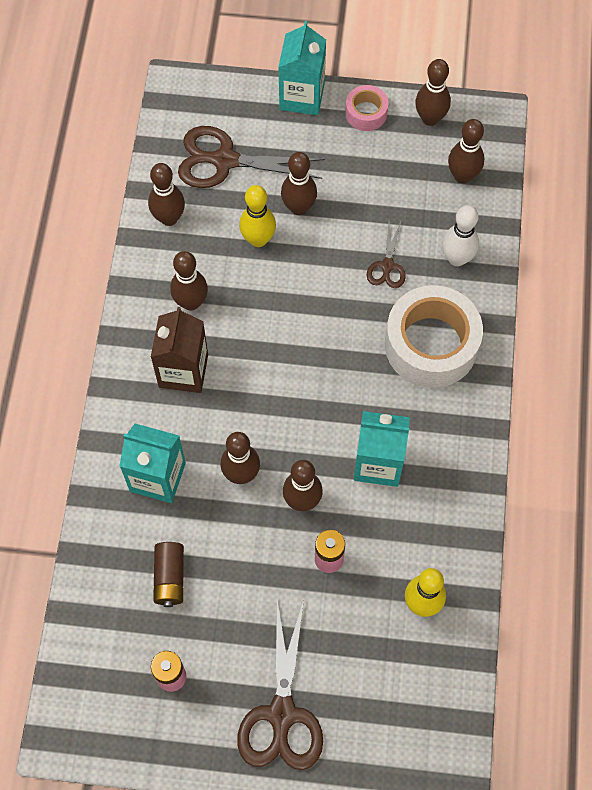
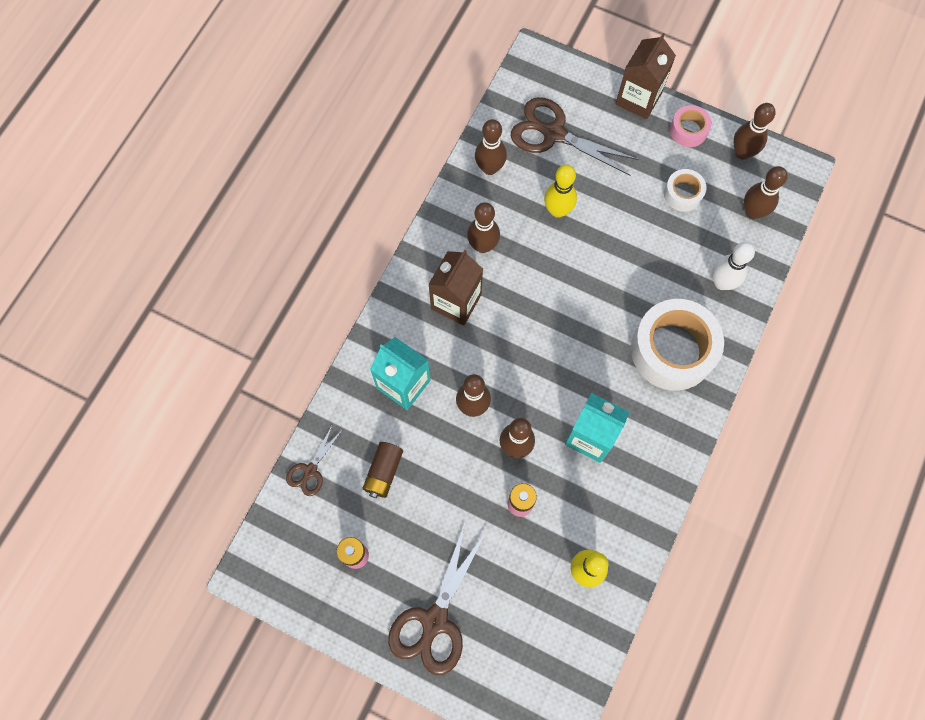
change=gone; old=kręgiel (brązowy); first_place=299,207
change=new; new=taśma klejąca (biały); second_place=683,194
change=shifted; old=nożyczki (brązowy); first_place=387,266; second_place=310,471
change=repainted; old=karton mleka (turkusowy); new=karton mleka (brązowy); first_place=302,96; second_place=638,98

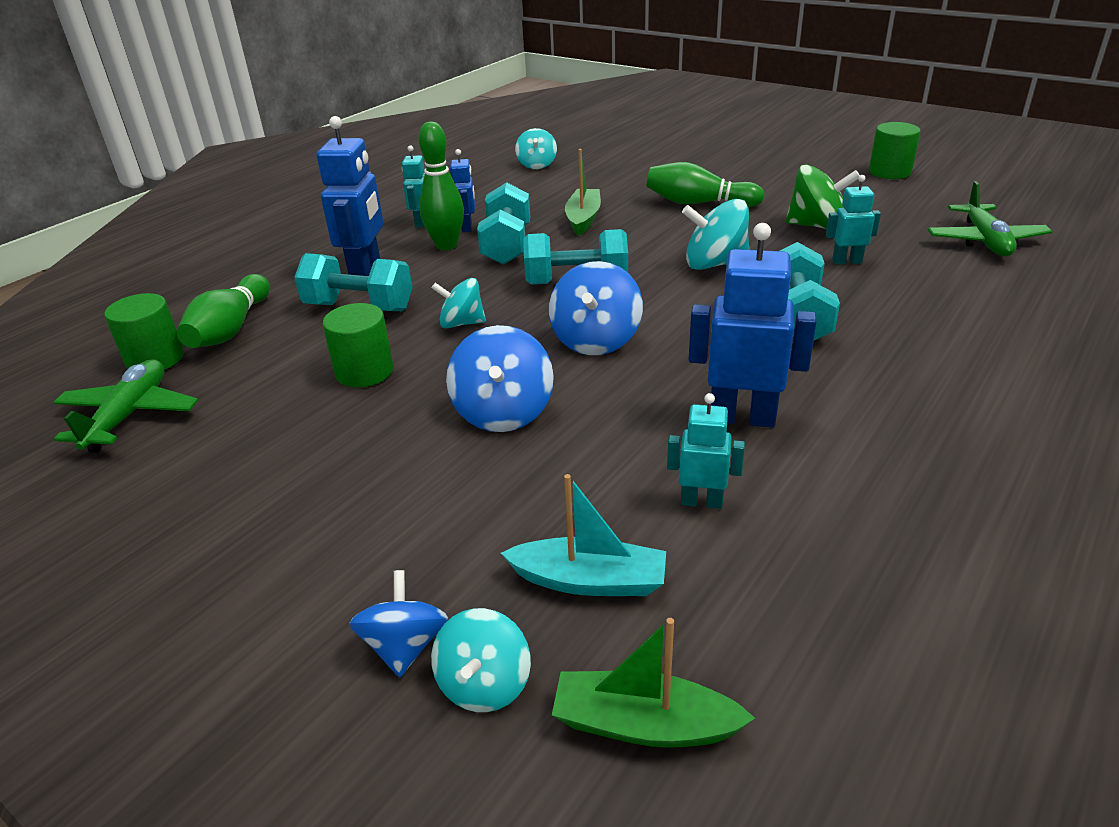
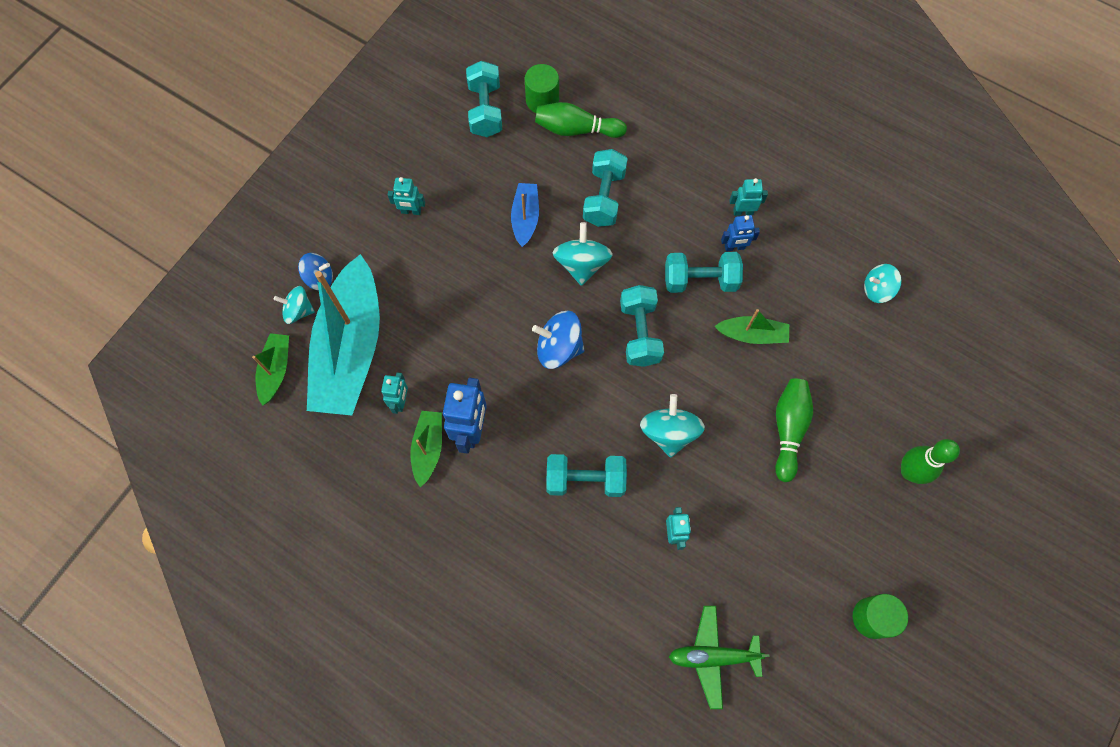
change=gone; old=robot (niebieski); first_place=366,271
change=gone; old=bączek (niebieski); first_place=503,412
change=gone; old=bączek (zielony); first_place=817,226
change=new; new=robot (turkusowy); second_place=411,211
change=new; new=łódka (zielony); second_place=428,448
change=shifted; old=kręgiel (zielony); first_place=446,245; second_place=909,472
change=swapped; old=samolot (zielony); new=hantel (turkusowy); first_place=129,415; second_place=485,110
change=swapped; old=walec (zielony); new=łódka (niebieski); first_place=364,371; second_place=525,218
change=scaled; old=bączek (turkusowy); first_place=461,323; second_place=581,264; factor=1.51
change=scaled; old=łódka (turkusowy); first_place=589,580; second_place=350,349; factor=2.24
-*-*-
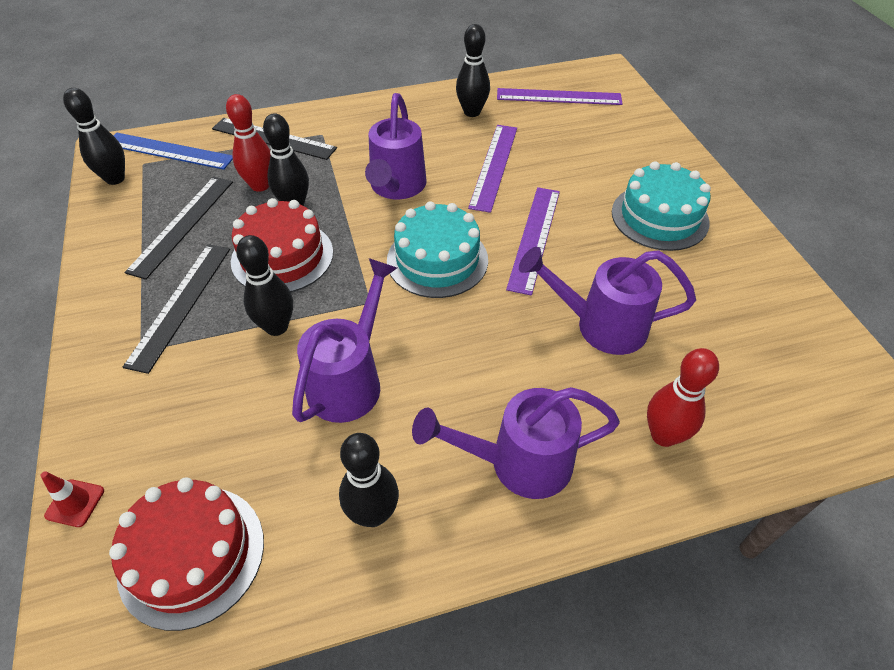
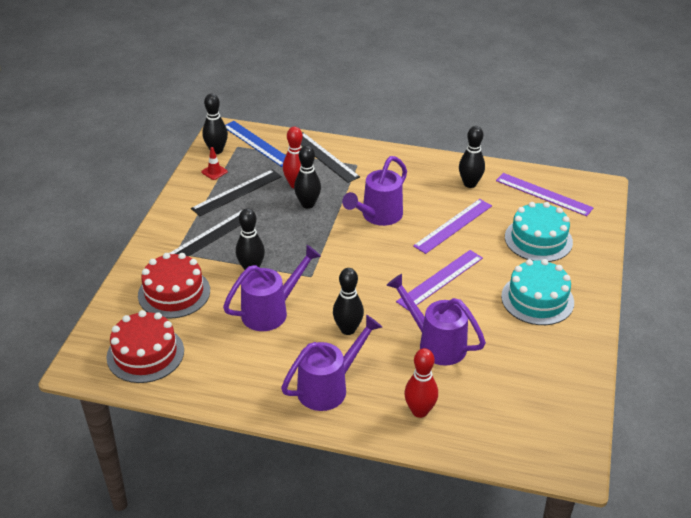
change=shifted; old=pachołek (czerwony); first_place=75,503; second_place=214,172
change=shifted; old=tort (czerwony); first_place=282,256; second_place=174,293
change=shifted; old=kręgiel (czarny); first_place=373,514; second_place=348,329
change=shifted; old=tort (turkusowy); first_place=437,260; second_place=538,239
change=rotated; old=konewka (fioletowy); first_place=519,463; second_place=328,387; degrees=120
-*-*-
Give back precisely the lines above that start at the line containing "change=new; new=taśma klejąca" and end at the line containing "change=shifted; old=nożyczki (brązowy);", inclusive. No other lines belong in the output.

change=new; new=taśma klejąca (biały); second_place=683,194
change=shifted; old=nożyczki (brązowy); first_place=387,266; second_place=310,471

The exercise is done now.